(Data for this exercise)
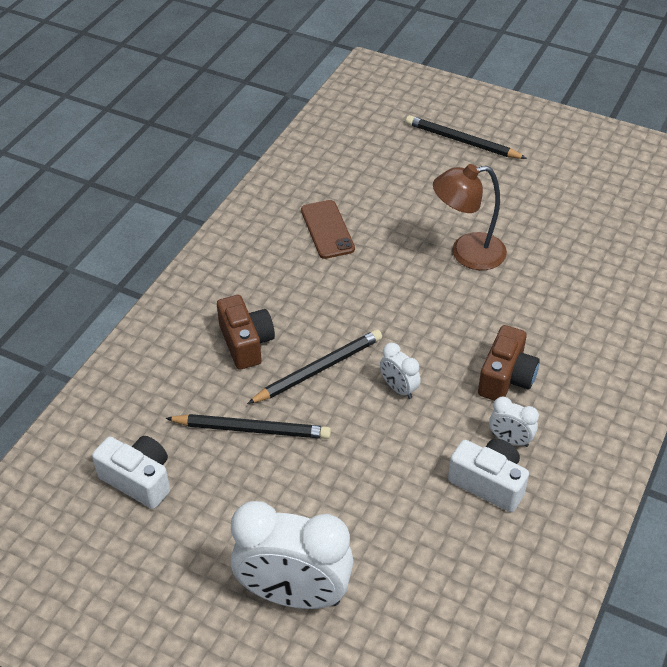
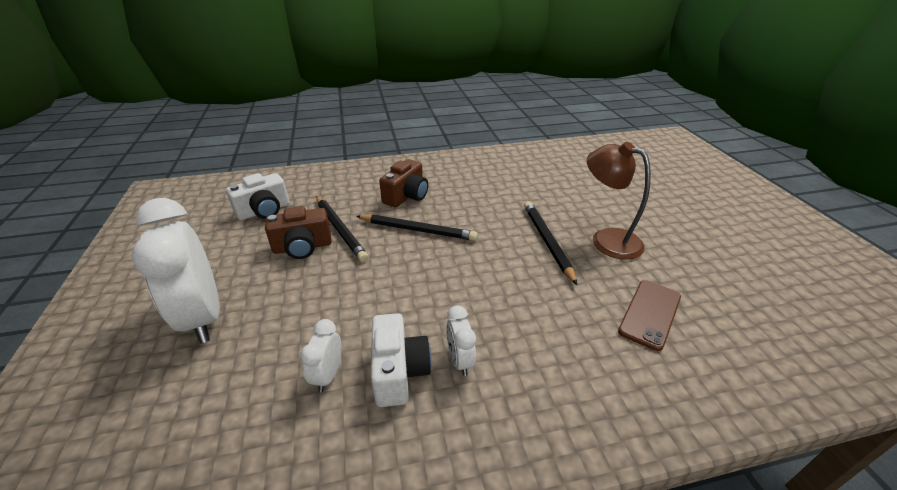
camera: 50 degrees right, 10 degrees down
(138, 480) = (264, 211): white camera -> white camera turned 60 degrees clockwise
(327, 229) = (532, 180): brown phone -> brown phone (650, 314)
(399, 388) = (442, 271): white clock -> white clock (328, 375)
(462, 141) = (693, 189): black pencil -> black pencil (547, 241)
(506, 378) = (521, 322): brown camera -> brown camera (302, 247)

(Required action) Retype the data above verbatim, minus images.

(Expected output)
camera: 50 degrees right, 10 degrees down
(138, 480) = (264, 211): white camera -> white camera turned 60 degrees clockwise
(327, 229) = (532, 180): brown phone -> brown phone (650, 314)
(399, 388) = (442, 271): white clock -> white clock (328, 375)
(462, 141) = (693, 189): black pencil -> black pencil (547, 241)
(506, 378) = (521, 322): brown camera -> brown camera (302, 247)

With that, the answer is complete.